- **Task requirements**: Below are entries; copy exactly the lines from the one with "lugere (pink) [442" through the one with "beludix (black) [966", both included, and leave out the rest.

[Scene comparison data]
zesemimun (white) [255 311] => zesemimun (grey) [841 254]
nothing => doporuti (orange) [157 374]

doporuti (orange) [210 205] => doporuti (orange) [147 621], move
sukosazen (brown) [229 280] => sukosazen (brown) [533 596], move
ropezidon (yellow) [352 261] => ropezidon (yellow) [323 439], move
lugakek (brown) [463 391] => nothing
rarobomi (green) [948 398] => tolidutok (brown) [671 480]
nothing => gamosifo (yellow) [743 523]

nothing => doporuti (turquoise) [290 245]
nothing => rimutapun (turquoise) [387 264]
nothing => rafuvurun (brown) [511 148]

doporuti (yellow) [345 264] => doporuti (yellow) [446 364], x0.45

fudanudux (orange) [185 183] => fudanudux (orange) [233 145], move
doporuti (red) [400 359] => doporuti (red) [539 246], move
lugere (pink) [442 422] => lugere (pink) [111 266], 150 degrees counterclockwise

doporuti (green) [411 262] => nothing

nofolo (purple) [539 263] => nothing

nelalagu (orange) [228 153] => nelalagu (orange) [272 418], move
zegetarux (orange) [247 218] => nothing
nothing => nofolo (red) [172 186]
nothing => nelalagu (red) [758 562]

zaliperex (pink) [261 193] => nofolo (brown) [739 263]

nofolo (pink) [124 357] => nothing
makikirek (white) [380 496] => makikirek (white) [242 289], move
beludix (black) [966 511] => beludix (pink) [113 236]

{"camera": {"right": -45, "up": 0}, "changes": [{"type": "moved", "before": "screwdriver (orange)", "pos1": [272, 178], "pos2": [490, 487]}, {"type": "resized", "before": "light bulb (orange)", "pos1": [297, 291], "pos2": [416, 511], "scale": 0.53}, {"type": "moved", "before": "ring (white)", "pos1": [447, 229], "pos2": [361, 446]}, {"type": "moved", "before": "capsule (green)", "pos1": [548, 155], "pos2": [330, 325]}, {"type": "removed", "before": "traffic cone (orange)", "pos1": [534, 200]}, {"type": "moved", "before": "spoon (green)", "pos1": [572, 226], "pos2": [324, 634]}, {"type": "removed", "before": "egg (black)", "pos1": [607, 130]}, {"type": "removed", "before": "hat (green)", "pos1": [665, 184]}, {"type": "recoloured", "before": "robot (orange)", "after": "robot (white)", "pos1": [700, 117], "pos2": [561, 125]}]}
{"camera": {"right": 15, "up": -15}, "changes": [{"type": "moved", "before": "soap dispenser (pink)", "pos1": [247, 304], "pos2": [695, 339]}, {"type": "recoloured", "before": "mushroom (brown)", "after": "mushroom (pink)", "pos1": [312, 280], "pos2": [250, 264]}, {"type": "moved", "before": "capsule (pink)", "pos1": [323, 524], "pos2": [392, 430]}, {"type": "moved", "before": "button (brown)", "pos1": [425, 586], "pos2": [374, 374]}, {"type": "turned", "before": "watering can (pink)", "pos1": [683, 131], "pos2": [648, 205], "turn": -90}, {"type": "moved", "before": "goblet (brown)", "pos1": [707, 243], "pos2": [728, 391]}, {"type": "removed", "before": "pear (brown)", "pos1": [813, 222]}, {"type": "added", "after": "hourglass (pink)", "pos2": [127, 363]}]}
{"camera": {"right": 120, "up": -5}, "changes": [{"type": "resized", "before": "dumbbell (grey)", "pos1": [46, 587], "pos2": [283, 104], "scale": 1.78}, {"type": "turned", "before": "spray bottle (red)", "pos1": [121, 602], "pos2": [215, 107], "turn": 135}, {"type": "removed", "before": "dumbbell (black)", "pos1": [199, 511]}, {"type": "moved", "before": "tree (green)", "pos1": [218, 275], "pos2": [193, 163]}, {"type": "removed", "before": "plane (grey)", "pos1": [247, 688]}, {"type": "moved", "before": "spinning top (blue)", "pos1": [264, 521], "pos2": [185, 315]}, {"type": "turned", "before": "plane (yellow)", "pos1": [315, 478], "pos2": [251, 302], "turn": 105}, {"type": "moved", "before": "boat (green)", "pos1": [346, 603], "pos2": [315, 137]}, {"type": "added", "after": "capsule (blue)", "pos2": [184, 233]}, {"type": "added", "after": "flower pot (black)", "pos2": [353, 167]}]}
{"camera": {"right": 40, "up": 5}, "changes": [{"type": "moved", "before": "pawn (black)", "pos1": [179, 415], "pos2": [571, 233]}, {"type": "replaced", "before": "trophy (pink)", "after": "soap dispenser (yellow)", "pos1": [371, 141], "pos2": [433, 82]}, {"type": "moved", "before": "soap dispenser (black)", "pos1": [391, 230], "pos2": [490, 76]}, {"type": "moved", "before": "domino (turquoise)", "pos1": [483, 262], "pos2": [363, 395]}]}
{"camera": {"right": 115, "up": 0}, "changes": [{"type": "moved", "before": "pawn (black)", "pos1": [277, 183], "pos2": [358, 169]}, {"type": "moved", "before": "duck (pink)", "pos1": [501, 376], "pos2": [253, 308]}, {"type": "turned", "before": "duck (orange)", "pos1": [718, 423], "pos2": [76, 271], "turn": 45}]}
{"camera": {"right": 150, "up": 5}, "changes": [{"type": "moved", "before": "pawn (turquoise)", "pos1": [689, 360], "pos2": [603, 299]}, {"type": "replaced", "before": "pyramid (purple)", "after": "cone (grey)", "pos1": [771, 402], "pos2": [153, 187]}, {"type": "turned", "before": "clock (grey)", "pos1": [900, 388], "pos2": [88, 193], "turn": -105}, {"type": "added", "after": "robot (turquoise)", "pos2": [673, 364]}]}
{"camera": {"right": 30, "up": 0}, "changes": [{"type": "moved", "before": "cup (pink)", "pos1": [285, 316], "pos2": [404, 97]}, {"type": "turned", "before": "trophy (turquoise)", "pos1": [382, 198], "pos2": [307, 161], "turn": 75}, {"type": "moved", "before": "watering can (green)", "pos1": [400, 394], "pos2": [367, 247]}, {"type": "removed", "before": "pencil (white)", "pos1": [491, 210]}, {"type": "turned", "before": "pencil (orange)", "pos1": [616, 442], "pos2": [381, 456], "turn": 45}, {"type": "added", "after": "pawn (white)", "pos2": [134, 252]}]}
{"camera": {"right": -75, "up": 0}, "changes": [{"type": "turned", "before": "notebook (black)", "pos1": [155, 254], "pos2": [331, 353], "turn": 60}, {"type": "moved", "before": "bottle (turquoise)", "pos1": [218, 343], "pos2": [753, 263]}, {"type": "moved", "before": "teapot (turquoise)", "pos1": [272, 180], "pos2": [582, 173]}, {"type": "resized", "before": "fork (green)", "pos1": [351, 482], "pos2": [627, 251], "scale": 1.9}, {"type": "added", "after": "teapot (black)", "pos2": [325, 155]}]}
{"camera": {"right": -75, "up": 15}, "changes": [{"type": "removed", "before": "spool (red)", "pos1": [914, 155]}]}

- **Task output**:
lugere (pink) [442 422] => lugere (pink) [111 266], 150 degrees counterclockwise

doporuti (green) [411 262] => nothing

nofolo (purple) [539 263] => nothing

nelalagu (orange) [228 153] => nelalagu (orange) [272 418], move
zegetarux (orange) [247 218] => nothing
nothing => nofolo (red) [172 186]
nothing => nelalagu (red) [758 562]

zaliperex (pink) [261 193] => nofolo (brown) [739 263]

nofolo (pink) [124 357] => nothing
makikirek (white) [380 496] => makikirek (white) [242 289], move
beludix (black) [966 511] => beludix (pink) [113 236]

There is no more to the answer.